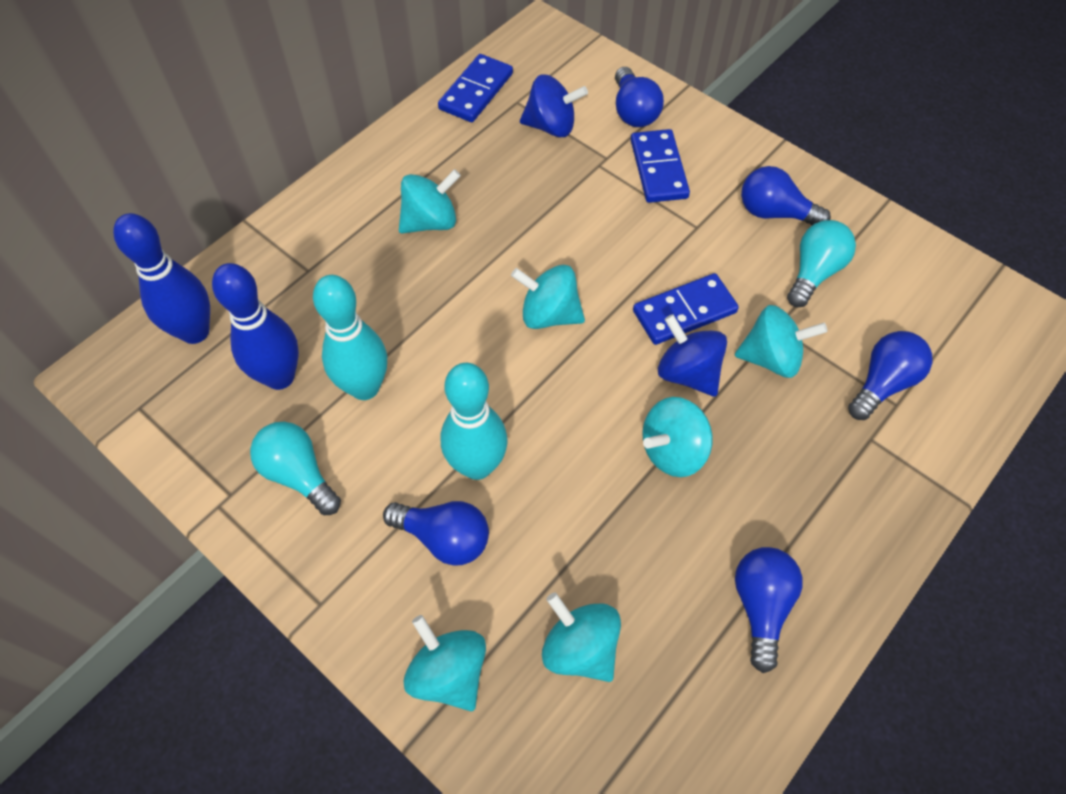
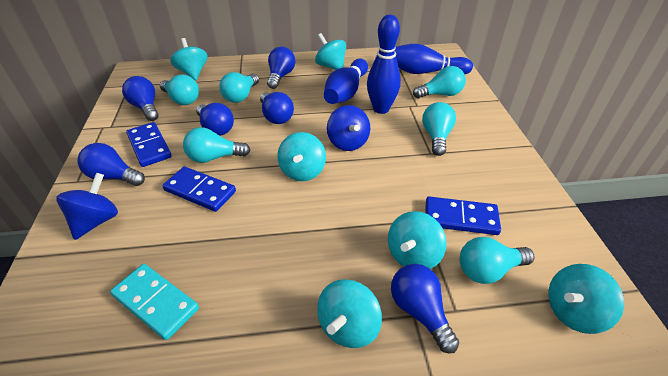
blue bowling pin: 2 -> 3
blue light bulb: 5 -> 6
turquoise bowling pin: 2 -> 0
turquoise domino: 0 -> 1
turquoise light bulb: 2 -> 6

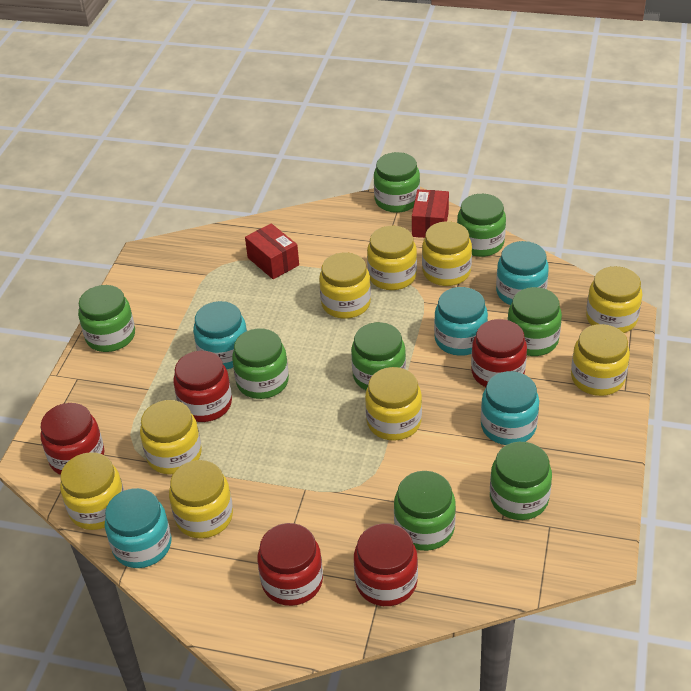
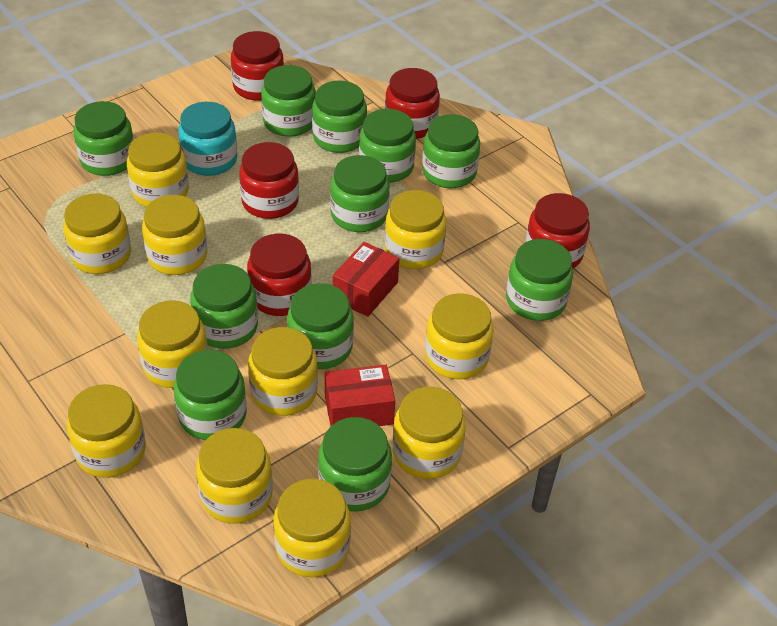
green jar: 8 -> 11
turquoise jar: 5 -> 1
yellow jar: 9 -> 11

§ §

### Exercise objective
Images stay out, but the rest of the data above must be repeated exactly.

### Exercise answer
blue bowling pin: 2 -> 3
blue light bulb: 5 -> 6
turquoise bowling pin: 2 -> 0
turquoise domino: 0 -> 1
turquoise light bulb: 2 -> 6

green jar: 8 -> 11
turquoise jar: 5 -> 1
yellow jar: 9 -> 11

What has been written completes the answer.